Task brief.
Transcribe exactly the line that contains "green soap dispenser [527,180,571,251]" and all lines following it to the end of the material below; omit everything else.

Provided information.
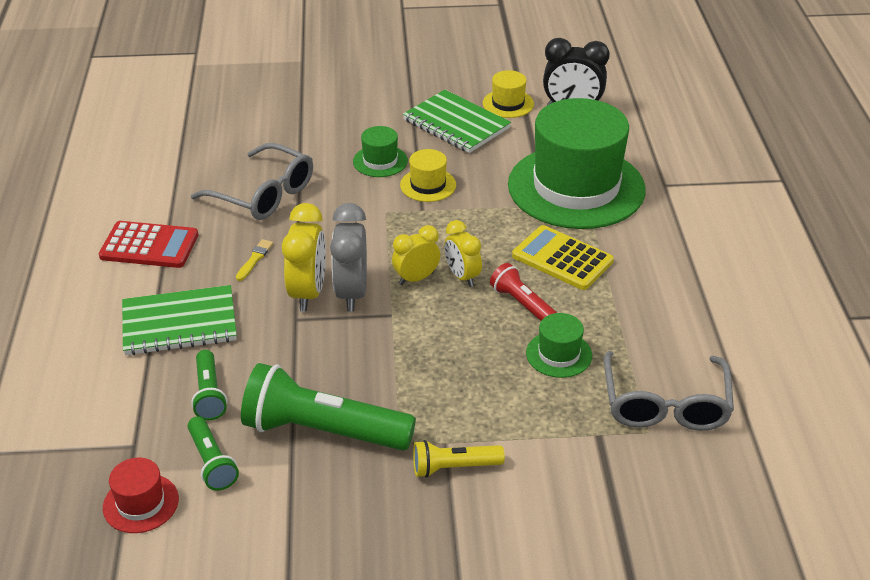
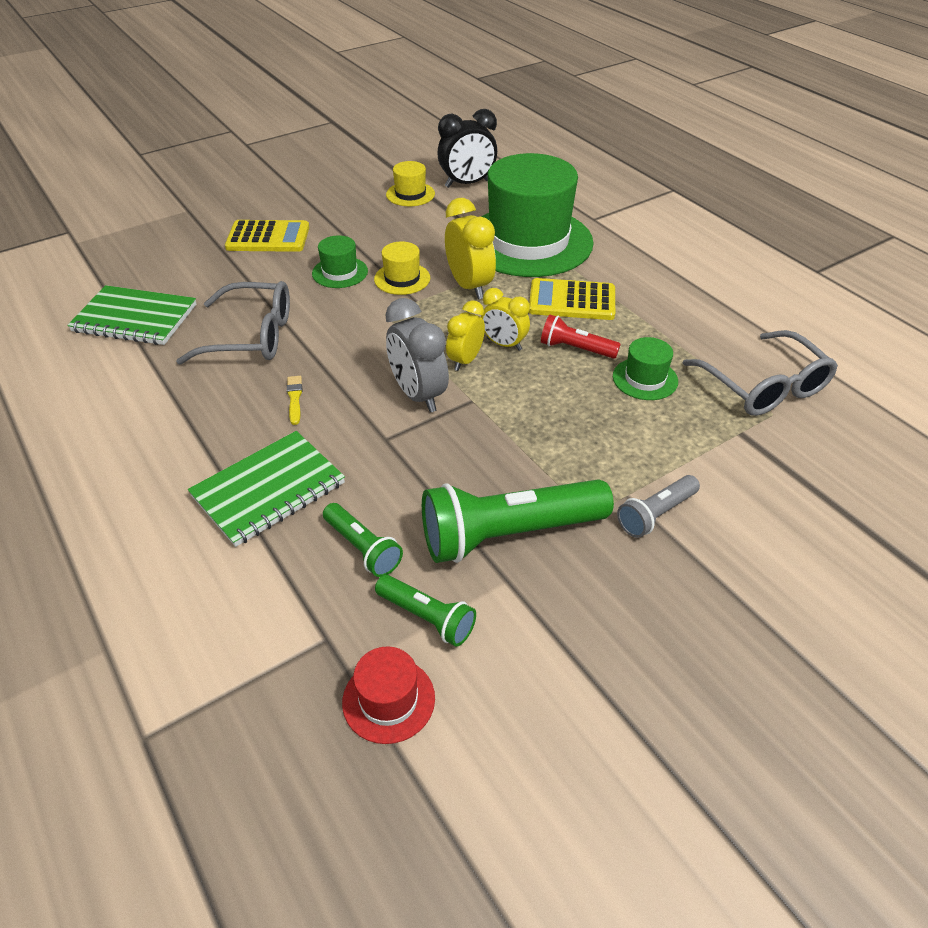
camera: 30 degrees left, 5 degrees up
red calculator [99,221,198,268] -> none
yellow clock [282,203,326,311] -> yellow clock moved to [445,198,496,299]
green notebook [403,90,511,153] -> green notebook moved to [67,285,196,345]
yellow flashlight [413,440,505,478] -> grey flashlight [617,475,700,538]
none -> yellow calculator [225,220,309,252]

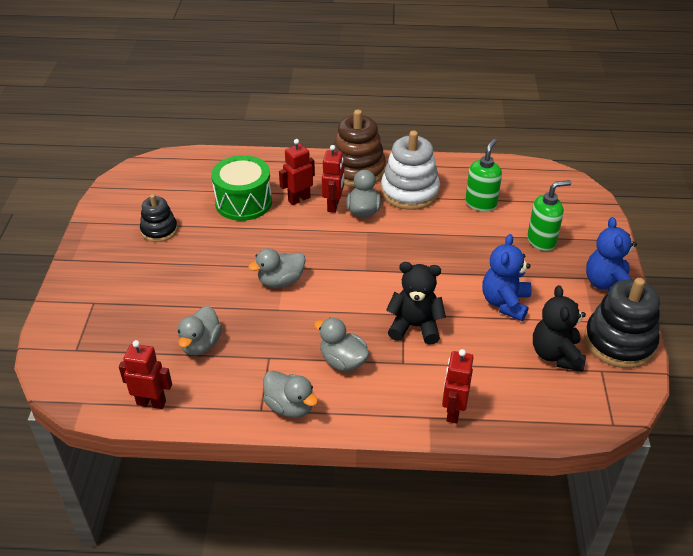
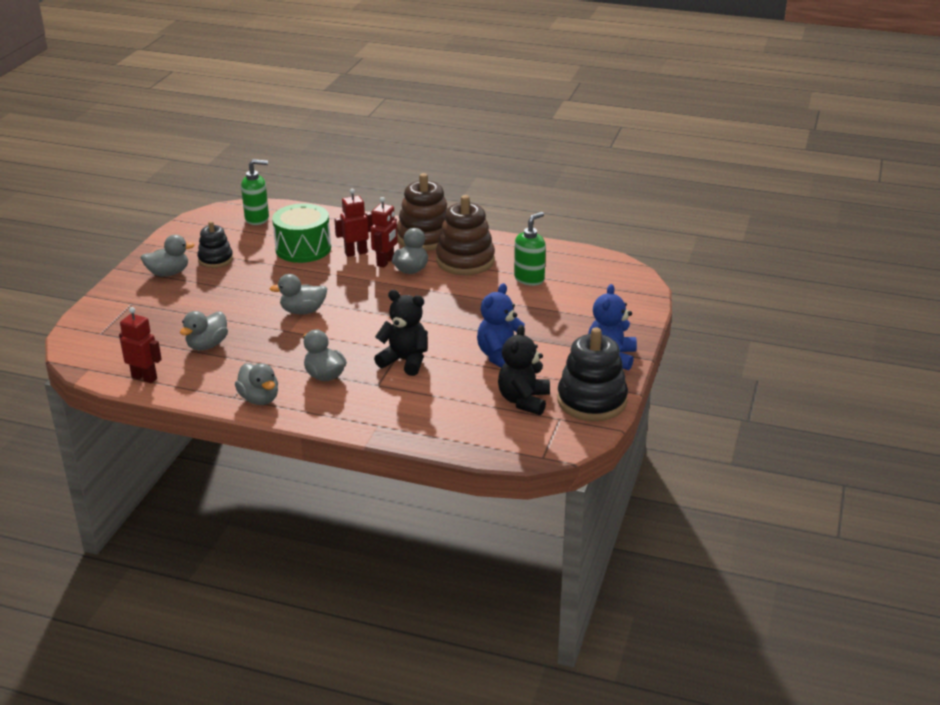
camera: 15 degrees right, 10 degrees down
white stacking toy [381,131,440,210] -> brown stacking toy [436,195,495,275]
red robot [442,349,474,424] -> none
green soap dispenser [527,180,571,251] -> green soap dispenser moved to [241,159,269,225]
none -> grey duck [141,235,195,277]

Task answer.
green soap dispenser [527,180,571,251] -> green soap dispenser moved to [241,159,269,225]
none -> grey duck [141,235,195,277]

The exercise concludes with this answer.